▸ **WORK TO BE COMPLETED**:
In the records that follow, locate every line with "colour" and extract it.

▸ **MATERIAL PROVIDED**:

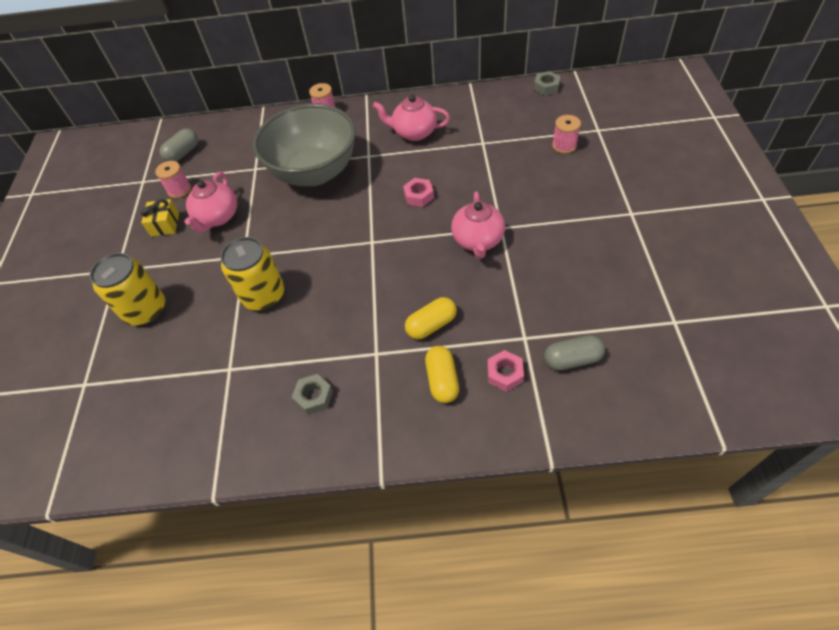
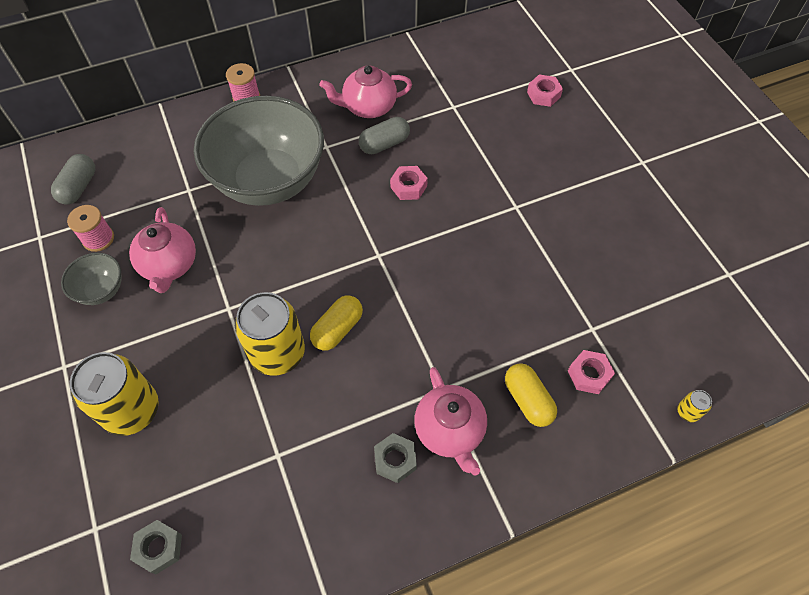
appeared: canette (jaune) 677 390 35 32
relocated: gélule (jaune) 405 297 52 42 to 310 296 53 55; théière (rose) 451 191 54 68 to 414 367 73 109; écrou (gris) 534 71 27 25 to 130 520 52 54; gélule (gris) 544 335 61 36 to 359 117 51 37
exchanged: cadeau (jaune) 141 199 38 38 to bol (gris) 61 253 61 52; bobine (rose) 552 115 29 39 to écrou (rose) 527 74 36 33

==

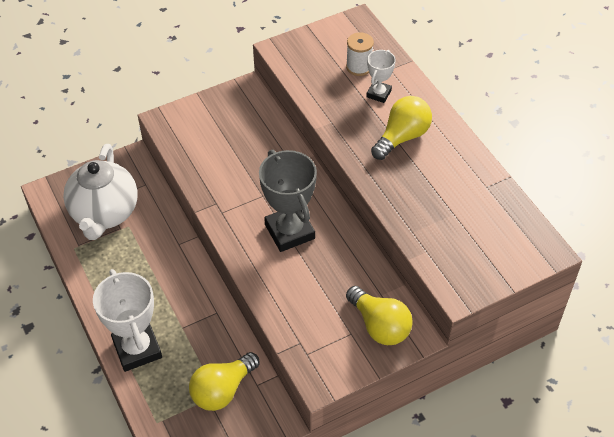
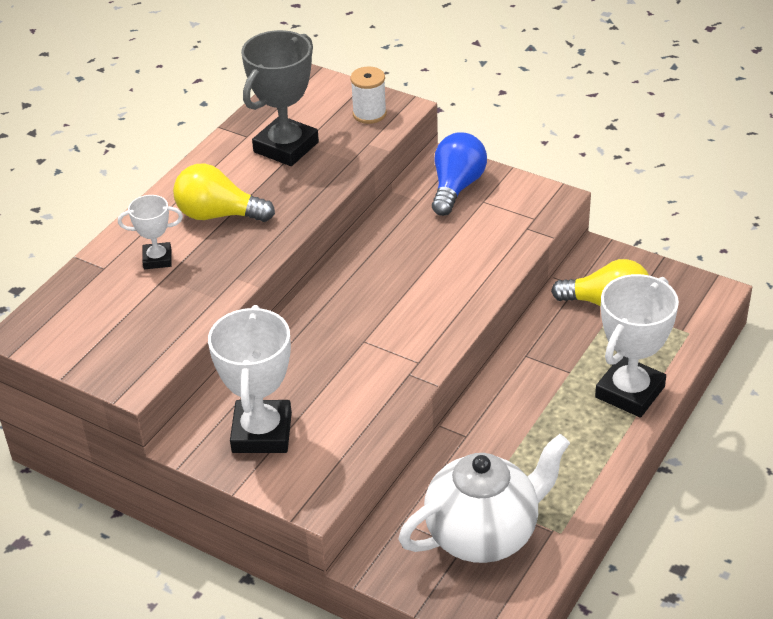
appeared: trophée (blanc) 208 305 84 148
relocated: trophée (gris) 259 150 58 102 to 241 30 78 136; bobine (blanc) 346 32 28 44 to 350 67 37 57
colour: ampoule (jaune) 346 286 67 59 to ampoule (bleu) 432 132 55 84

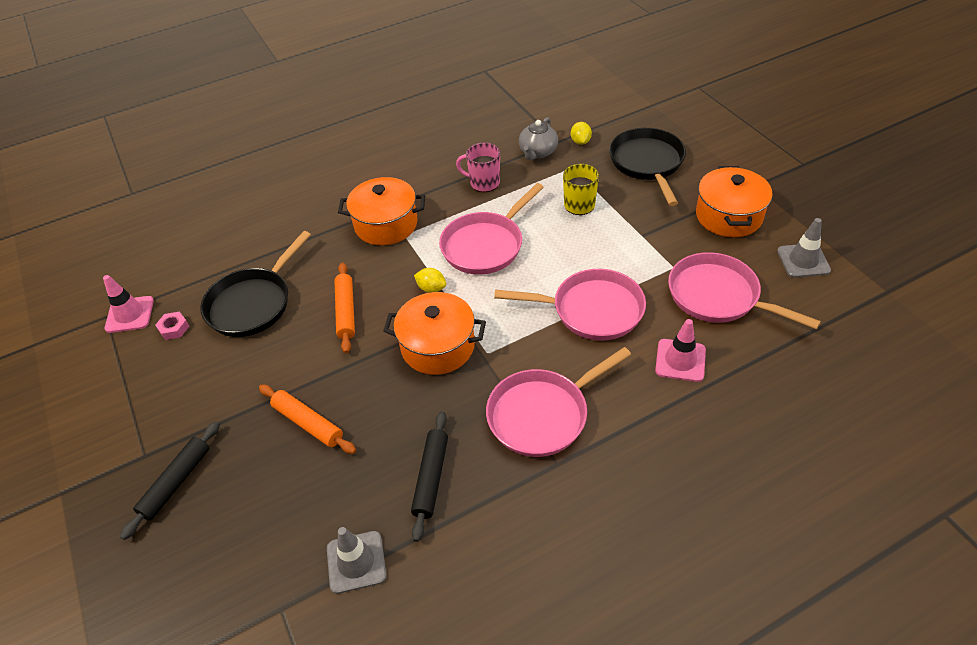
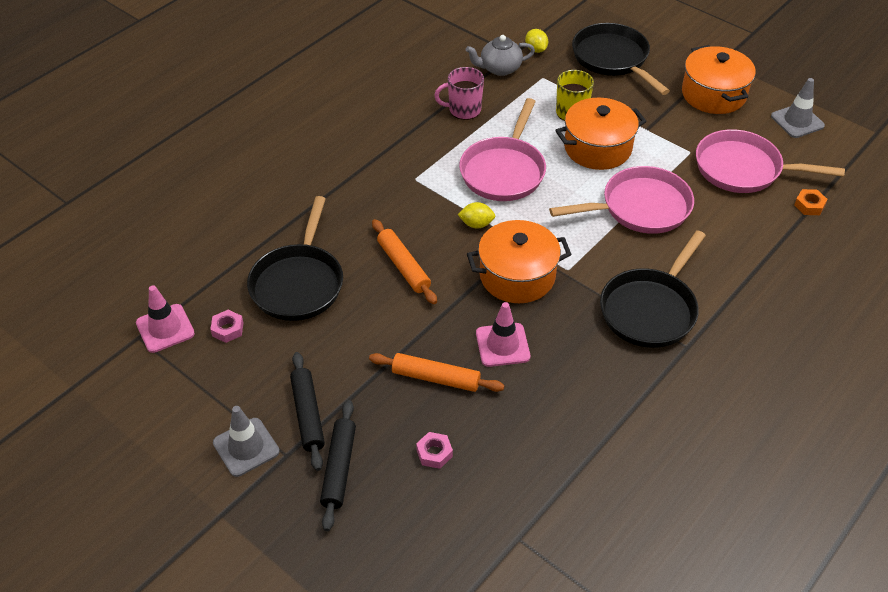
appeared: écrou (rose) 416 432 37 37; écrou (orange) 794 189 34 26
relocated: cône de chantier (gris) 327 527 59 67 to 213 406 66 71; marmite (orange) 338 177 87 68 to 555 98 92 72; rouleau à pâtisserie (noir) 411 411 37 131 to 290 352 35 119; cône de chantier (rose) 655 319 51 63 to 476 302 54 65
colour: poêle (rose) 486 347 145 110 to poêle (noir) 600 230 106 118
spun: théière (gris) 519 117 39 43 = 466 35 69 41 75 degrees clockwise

▸ **ANSWER BOX**:
colour: ampoule (jaune) 346 286 67 59 to ampoule (bleu) 432 132 55 84
colour: poêle (rose) 486 347 145 110 to poêle (noir) 600 230 106 118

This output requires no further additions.